-- SOURCE INFORMATION follows --

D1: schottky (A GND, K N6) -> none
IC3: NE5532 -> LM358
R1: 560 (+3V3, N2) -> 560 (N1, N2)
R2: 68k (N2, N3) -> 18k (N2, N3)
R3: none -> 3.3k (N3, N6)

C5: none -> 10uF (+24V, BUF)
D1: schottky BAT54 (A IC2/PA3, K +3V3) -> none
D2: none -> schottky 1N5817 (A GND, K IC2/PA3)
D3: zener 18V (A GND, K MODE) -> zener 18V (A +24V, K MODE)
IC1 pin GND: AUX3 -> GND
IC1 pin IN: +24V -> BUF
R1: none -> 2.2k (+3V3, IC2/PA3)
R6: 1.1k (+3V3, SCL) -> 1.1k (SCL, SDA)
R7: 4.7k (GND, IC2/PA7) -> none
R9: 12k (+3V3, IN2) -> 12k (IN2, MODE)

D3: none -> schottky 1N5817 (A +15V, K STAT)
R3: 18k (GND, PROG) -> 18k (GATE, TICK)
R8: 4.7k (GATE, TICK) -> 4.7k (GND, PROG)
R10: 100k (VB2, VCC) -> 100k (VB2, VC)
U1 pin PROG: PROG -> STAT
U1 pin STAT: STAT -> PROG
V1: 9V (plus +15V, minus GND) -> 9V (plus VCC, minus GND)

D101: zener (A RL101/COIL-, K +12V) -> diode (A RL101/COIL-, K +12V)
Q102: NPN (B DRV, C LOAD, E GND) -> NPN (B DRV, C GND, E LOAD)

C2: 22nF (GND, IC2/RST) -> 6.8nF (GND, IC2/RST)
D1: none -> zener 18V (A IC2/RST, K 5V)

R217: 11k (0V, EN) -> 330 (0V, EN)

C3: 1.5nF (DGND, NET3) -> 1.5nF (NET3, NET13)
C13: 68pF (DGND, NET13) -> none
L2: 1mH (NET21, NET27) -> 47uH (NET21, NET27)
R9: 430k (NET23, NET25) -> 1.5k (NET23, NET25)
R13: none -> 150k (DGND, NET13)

-- SOURCE INFORMATION concluded --

#### YOUR OBJECTIVE:
Every entry that appears above should be duplicated exactly.

#### RESPONSE BOX:
D1: schottky (A GND, K N6) -> none
IC3: NE5532 -> LM358
R1: 560 (+3V3, N2) -> 560 (N1, N2)
R2: 68k (N2, N3) -> 18k (N2, N3)
R3: none -> 3.3k (N3, N6)

C5: none -> 10uF (+24V, BUF)
D1: schottky BAT54 (A IC2/PA3, K +3V3) -> none
D2: none -> schottky 1N5817 (A GND, K IC2/PA3)
D3: zener 18V (A GND, K MODE) -> zener 18V (A +24V, K MODE)
IC1 pin GND: AUX3 -> GND
IC1 pin IN: +24V -> BUF
R1: none -> 2.2k (+3V3, IC2/PA3)
R6: 1.1k (+3V3, SCL) -> 1.1k (SCL, SDA)
R7: 4.7k (GND, IC2/PA7) -> none
R9: 12k (+3V3, IN2) -> 12k (IN2, MODE)

D3: none -> schottky 1N5817 (A +15V, K STAT)
R3: 18k (GND, PROG) -> 18k (GATE, TICK)
R8: 4.7k (GATE, TICK) -> 4.7k (GND, PROG)
R10: 100k (VB2, VCC) -> 100k (VB2, VC)
U1 pin PROG: PROG -> STAT
U1 pin STAT: STAT -> PROG
V1: 9V (plus +15V, minus GND) -> 9V (plus VCC, minus GND)

D101: zener (A RL101/COIL-, K +12V) -> diode (A RL101/COIL-, K +12V)
Q102: NPN (B DRV, C LOAD, E GND) -> NPN (B DRV, C GND, E LOAD)

C2: 22nF (GND, IC2/RST) -> 6.8nF (GND, IC2/RST)
D1: none -> zener 18V (A IC2/RST, K 5V)

R217: 11k (0V, EN) -> 330 (0V, EN)

C3: 1.5nF (DGND, NET3) -> 1.5nF (NET3, NET13)
C13: 68pF (DGND, NET13) -> none
L2: 1mH (NET21, NET27) -> 47uH (NET21, NET27)
R9: 430k (NET23, NET25) -> 1.5k (NET23, NET25)
R13: none -> 150k (DGND, NET13)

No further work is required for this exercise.